SUPPLIED MATERIAL:

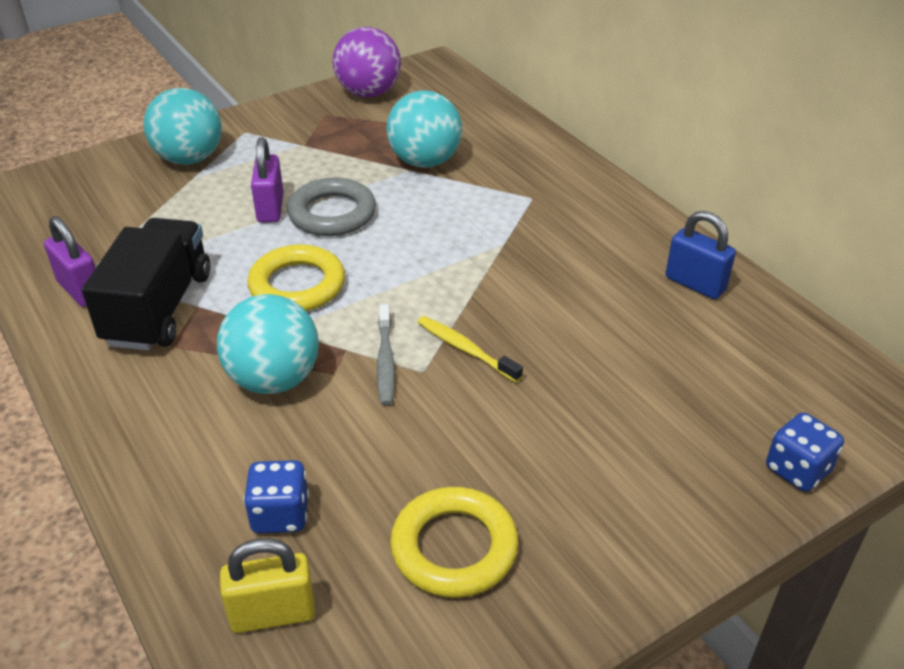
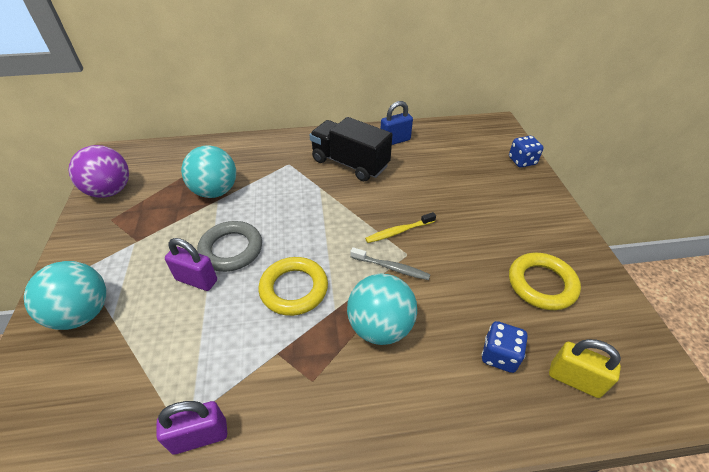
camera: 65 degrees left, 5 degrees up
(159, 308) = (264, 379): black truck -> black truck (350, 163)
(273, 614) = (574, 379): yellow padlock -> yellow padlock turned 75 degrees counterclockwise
==
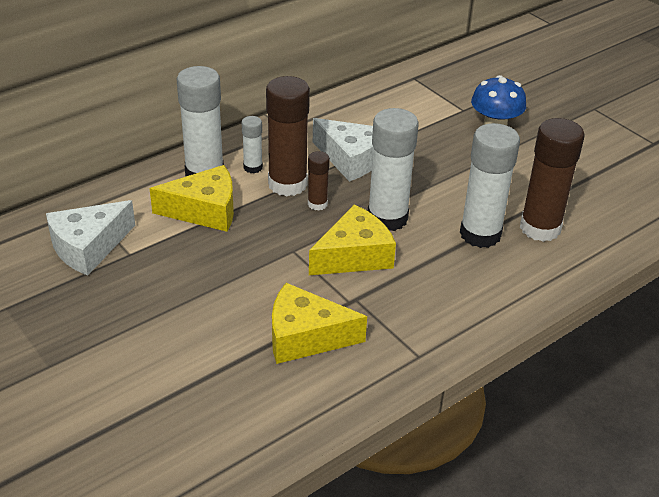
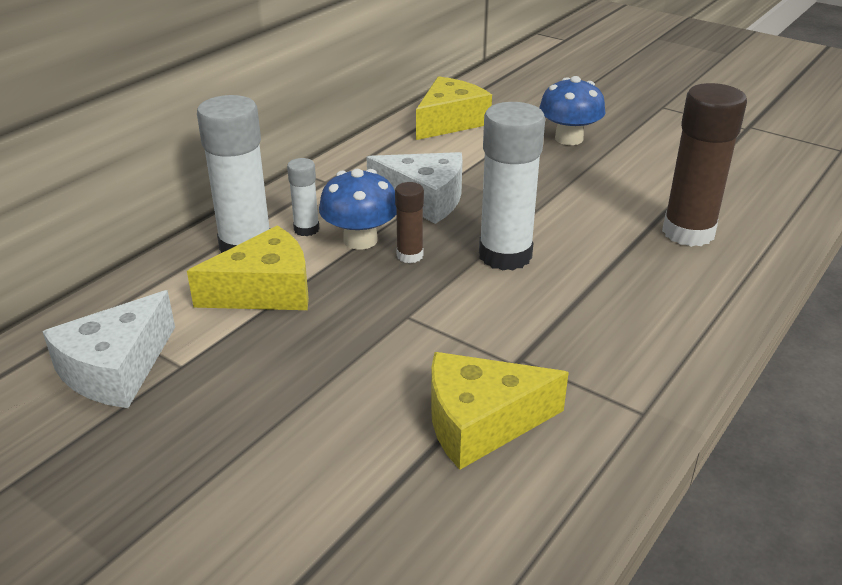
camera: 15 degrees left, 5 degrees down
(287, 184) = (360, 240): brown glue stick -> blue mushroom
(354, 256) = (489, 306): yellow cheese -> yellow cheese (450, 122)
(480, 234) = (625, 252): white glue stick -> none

INSTRUCTIONS FOR THE TASK:
Show each line of the material that includes the word "camera".

ANSWER TO THIS EXERCISE:
camera: 65 degrees left, 5 degrees up
camera: 15 degrees left, 5 degrees down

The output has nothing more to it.